**** PROVIDED ENTRIES

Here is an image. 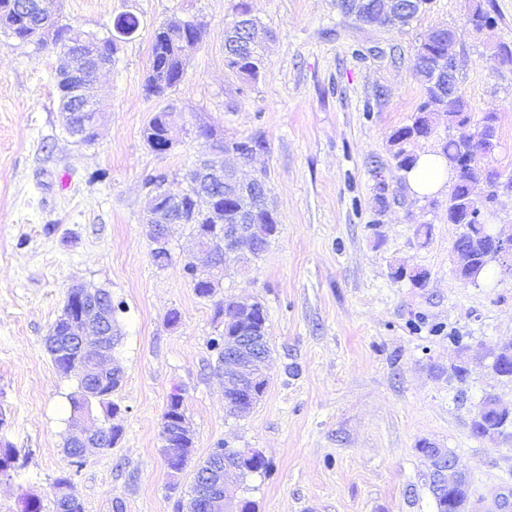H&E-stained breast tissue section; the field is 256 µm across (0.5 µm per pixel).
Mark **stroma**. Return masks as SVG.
Masks as SVG:
<instances>
[{"mask_svg": "<svg viewBox=\"0 0 512 512\" xmlns=\"http://www.w3.org/2000/svg\"><path fill=\"white\" fill-rule=\"evenodd\" d=\"M237 2L48 0L61 23L100 38L120 13L140 20L99 81L101 126L90 144L64 128L56 52L0 32V448L18 453L0 478V512H22L30 497L53 512V483L69 468L63 443L77 382L54 368L44 338L77 283L109 290L124 307L112 324L123 436L73 474L85 512H174L188 493L192 472L169 469L160 437L176 388L195 433L193 462L220 442L264 455L266 471L229 478L256 512H437L423 440L464 464L473 512H512V440L471 433L486 394L512 404V380L481 362L486 347L512 340V271L493 263L478 282L459 279L461 227L448 221L447 193L412 196L391 143L424 99L414 49L449 27L473 119L500 116L499 146L479 160L512 177V69L492 49L512 41V0H493L487 34L465 24L474 0H429L404 27L360 24L337 0H248L275 35L252 81L224 60ZM179 18L202 22V40L184 81L148 95L153 33ZM161 111L174 118L163 154L143 137ZM206 127L266 141L241 174L265 176L280 222L266 252L228 264L220 290L260 301L267 314V388L243 417L226 411L210 348L224 320L182 275L196 250L189 227L174 226L172 261L159 268L144 226L145 177L181 179L206 149ZM422 224L429 237L418 235ZM416 272L423 282L411 281ZM453 336L468 347L461 382L449 376Z\"/></svg>", "mask_w": 512, "mask_h": 512, "instance_id": "35a3bbf8", "label": "stroma"}]
</instances>
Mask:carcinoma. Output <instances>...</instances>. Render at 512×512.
<instances>
[{
  "instance_id": "carcinoma-1",
  "label": "carcinoma",
  "mask_w": 512,
  "mask_h": 512,
  "mask_svg": "<svg viewBox=\"0 0 512 512\" xmlns=\"http://www.w3.org/2000/svg\"><path fill=\"white\" fill-rule=\"evenodd\" d=\"M374 0H364L358 4L354 0H338V7L342 13L355 17L360 22L369 23L375 17L369 11V5ZM496 22L491 10L482 4H477L467 16V25L477 32L491 29V24ZM52 23L45 17L38 7L37 0H0V31L4 30L12 36L45 48L40 29ZM202 26L177 27L168 22L155 30L152 46L150 70L147 76L146 91L155 96H161L168 90L180 84L185 76L181 68L179 52L181 43L188 39L201 40ZM73 40L76 42H90L93 48L106 53H114L117 49L116 41L111 38L96 39L80 30L74 31ZM457 51V46L448 40V33L442 35L429 34L420 43L415 52V75L425 89V99L418 107L411 124L394 131L391 142L397 146L394 154L397 165L405 170L415 162L413 155L406 149L405 144L414 138H426L432 134V115L436 112H444L448 117V125L455 124L464 127L470 124L471 116L467 104L464 103L462 94L454 98L441 97L438 91L448 93L444 87L443 71L448 67V53ZM224 58L226 65L241 77L247 80L256 79L264 69L265 60L259 49L247 50L236 41L224 40ZM170 113L166 111L156 113L143 130L146 136H162ZM498 116L494 112L483 115L477 135L486 139L489 149H494V140L497 136ZM224 149L237 151L241 154L253 149L258 151L266 149V142L260 137L245 139H226ZM442 154L448 162V167L454 172V183L448 195V223L457 222L458 213L465 208L487 207V202L479 201L470 196L469 182L476 178L487 180L491 187H496L500 173L496 169H488L478 162L470 152L469 140L450 137L443 144ZM179 202V223L186 224L192 229V234L208 233L215 224H236L245 219L252 224L265 225L264 236L258 246L259 253H264L280 230V224L276 213L268 208L254 209V205L243 201L239 197L224 194L215 202L211 212L198 210L194 203L196 186L185 182L179 188L173 190ZM491 230L485 223L466 225L461 237L454 244L457 249L466 250V257L472 259L470 263H463L457 271L459 275L469 274L473 281H478L486 271L488 265L481 261V246L488 241ZM216 315L224 317V332L212 339L211 348L216 352L217 364L224 360V337L232 336L244 330H258L266 323L264 307L259 305L250 313H245L236 308L234 301L226 298L216 303ZM48 354L58 372L65 376L73 375L74 361L79 353L68 345L62 337V330H57L55 338L49 341ZM119 386L118 378L109 377L105 380H97V396L84 400L80 392L70 396V411L86 410L97 404L106 409L108 415L116 416L120 408L112 402V394ZM185 408L184 398L180 391L169 395L165 411L162 415L160 436L174 437L176 429V416ZM504 414L490 406H484L476 413L471 422V432L478 435V429L487 425L494 426L502 422ZM224 470V445L213 449L208 458L198 465L193 474V481L208 478V470ZM469 498V485L466 482L448 487L444 499L435 500L437 512H448V500Z\"/></svg>"
}]
</instances>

********

• _INSTRUCTION_: Identify and list each line with the word "carcinoma".

• _EXERCISE SOLUTION_:
Mask:carcinoma. Output <instances>...</instances>. Render at 512×512.
  "instance_id": "carcinoma-1",
  "label": "carcinoma",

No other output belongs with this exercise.